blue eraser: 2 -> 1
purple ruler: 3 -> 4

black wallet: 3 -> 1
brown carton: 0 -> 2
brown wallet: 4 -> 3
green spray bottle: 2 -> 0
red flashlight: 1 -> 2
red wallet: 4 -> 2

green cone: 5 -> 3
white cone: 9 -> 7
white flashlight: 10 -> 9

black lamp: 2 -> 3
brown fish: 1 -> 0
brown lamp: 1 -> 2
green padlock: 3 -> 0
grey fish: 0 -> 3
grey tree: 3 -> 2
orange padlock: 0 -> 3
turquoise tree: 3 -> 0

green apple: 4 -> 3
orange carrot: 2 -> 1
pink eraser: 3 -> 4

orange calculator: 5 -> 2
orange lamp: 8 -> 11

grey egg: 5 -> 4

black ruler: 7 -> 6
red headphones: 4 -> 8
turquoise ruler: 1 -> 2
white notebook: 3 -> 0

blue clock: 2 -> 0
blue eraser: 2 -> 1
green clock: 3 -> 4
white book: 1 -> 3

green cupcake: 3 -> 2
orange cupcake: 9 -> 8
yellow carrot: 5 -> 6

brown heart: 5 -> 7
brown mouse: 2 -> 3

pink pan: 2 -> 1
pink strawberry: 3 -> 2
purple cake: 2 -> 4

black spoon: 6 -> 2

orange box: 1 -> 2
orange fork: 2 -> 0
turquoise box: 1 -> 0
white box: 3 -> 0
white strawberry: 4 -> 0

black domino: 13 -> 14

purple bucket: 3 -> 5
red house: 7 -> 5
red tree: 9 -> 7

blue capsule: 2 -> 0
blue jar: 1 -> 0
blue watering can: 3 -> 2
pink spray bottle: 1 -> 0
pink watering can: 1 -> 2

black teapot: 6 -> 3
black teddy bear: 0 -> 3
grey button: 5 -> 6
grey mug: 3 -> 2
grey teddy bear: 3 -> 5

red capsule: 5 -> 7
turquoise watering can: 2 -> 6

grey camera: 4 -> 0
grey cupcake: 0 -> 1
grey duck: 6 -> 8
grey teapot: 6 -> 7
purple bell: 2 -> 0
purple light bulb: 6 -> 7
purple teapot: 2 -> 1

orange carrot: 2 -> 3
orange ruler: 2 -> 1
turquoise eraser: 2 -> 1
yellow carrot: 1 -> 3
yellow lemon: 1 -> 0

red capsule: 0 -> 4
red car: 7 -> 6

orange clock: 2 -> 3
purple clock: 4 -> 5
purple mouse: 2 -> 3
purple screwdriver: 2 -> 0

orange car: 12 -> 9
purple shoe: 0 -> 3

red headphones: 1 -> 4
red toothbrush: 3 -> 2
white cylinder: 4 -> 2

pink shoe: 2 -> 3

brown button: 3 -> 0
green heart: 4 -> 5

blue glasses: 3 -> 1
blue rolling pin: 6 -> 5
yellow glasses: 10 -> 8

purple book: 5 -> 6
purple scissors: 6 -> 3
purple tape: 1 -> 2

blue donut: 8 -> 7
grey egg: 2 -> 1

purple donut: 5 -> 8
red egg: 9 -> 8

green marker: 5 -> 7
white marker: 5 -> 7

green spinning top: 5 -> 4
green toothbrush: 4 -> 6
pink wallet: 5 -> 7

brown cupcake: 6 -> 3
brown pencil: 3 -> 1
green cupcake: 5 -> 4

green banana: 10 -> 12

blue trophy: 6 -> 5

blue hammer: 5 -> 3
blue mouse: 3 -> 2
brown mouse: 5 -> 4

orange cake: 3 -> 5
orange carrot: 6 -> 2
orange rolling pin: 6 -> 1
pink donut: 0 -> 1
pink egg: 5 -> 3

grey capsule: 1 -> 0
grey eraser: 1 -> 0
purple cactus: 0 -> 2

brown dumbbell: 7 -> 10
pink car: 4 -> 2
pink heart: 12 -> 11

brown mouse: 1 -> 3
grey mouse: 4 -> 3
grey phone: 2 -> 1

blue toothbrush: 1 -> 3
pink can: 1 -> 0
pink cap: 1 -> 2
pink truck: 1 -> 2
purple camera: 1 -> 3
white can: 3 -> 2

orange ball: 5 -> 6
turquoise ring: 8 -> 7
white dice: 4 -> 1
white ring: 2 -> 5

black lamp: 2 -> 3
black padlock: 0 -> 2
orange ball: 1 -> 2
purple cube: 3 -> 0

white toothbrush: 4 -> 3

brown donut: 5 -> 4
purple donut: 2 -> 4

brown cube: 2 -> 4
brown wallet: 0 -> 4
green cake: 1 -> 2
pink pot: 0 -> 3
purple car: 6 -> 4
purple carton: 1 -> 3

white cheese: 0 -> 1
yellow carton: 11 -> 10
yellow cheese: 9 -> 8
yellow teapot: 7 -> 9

- - - -

Exercise details —
Print each line of the data exactly. Keep all of it.

Written solution —
blue eraser: 2 -> 1
purple ruler: 3 -> 4

black wallet: 3 -> 1
brown carton: 0 -> 2
brown wallet: 4 -> 3
green spray bottle: 2 -> 0
red flashlight: 1 -> 2
red wallet: 4 -> 2

green cone: 5 -> 3
white cone: 9 -> 7
white flashlight: 10 -> 9

black lamp: 2 -> 3
brown fish: 1 -> 0
brown lamp: 1 -> 2
green padlock: 3 -> 0
grey fish: 0 -> 3
grey tree: 3 -> 2
orange padlock: 0 -> 3
turquoise tree: 3 -> 0

green apple: 4 -> 3
orange carrot: 2 -> 1
pink eraser: 3 -> 4

orange calculator: 5 -> 2
orange lamp: 8 -> 11

grey egg: 5 -> 4

black ruler: 7 -> 6
red headphones: 4 -> 8
turquoise ruler: 1 -> 2
white notebook: 3 -> 0

blue clock: 2 -> 0
blue eraser: 2 -> 1
green clock: 3 -> 4
white book: 1 -> 3

green cupcake: 3 -> 2
orange cupcake: 9 -> 8
yellow carrot: 5 -> 6

brown heart: 5 -> 7
brown mouse: 2 -> 3

pink pan: 2 -> 1
pink strawberry: 3 -> 2
purple cake: 2 -> 4

black spoon: 6 -> 2

orange box: 1 -> 2
orange fork: 2 -> 0
turquoise box: 1 -> 0
white box: 3 -> 0
white strawberry: 4 -> 0

black domino: 13 -> 14

purple bucket: 3 -> 5
red house: 7 -> 5
red tree: 9 -> 7

blue capsule: 2 -> 0
blue jar: 1 -> 0
blue watering can: 3 -> 2
pink spray bottle: 1 -> 0
pink watering can: 1 -> 2

black teapot: 6 -> 3
black teddy bear: 0 -> 3
grey button: 5 -> 6
grey mug: 3 -> 2
grey teddy bear: 3 -> 5

red capsule: 5 -> 7
turquoise watering can: 2 -> 6

grey camera: 4 -> 0
grey cupcake: 0 -> 1
grey duck: 6 -> 8
grey teapot: 6 -> 7
purple bell: 2 -> 0
purple light bulb: 6 -> 7
purple teapot: 2 -> 1

orange carrot: 2 -> 3
orange ruler: 2 -> 1
turquoise eraser: 2 -> 1
yellow carrot: 1 -> 3
yellow lemon: 1 -> 0

red capsule: 0 -> 4
red car: 7 -> 6

orange clock: 2 -> 3
purple clock: 4 -> 5
purple mouse: 2 -> 3
purple screwdriver: 2 -> 0

orange car: 12 -> 9
purple shoe: 0 -> 3

red headphones: 1 -> 4
red toothbrush: 3 -> 2
white cylinder: 4 -> 2

pink shoe: 2 -> 3

brown button: 3 -> 0
green heart: 4 -> 5

blue glasses: 3 -> 1
blue rolling pin: 6 -> 5
yellow glasses: 10 -> 8

purple book: 5 -> 6
purple scissors: 6 -> 3
purple tape: 1 -> 2

blue donut: 8 -> 7
grey egg: 2 -> 1

purple donut: 5 -> 8
red egg: 9 -> 8

green marker: 5 -> 7
white marker: 5 -> 7

green spinning top: 5 -> 4
green toothbrush: 4 -> 6
pink wallet: 5 -> 7

brown cupcake: 6 -> 3
brown pencil: 3 -> 1
green cupcake: 5 -> 4

green banana: 10 -> 12

blue trophy: 6 -> 5

blue hammer: 5 -> 3
blue mouse: 3 -> 2
brown mouse: 5 -> 4

orange cake: 3 -> 5
orange carrot: 6 -> 2
orange rolling pin: 6 -> 1
pink donut: 0 -> 1
pink egg: 5 -> 3

grey capsule: 1 -> 0
grey eraser: 1 -> 0
purple cactus: 0 -> 2

brown dumbbell: 7 -> 10
pink car: 4 -> 2
pink heart: 12 -> 11

brown mouse: 1 -> 3
grey mouse: 4 -> 3
grey phone: 2 -> 1

blue toothbrush: 1 -> 3
pink can: 1 -> 0
pink cap: 1 -> 2
pink truck: 1 -> 2
purple camera: 1 -> 3
white can: 3 -> 2

orange ball: 5 -> 6
turquoise ring: 8 -> 7
white dice: 4 -> 1
white ring: 2 -> 5

black lamp: 2 -> 3
black padlock: 0 -> 2
orange ball: 1 -> 2
purple cube: 3 -> 0

white toothbrush: 4 -> 3

brown donut: 5 -> 4
purple donut: 2 -> 4

brown cube: 2 -> 4
brown wallet: 0 -> 4
green cake: 1 -> 2
pink pot: 0 -> 3
purple car: 6 -> 4
purple carton: 1 -> 3

white cheese: 0 -> 1
yellow carton: 11 -> 10
yellow cheese: 9 -> 8
yellow teapot: 7 -> 9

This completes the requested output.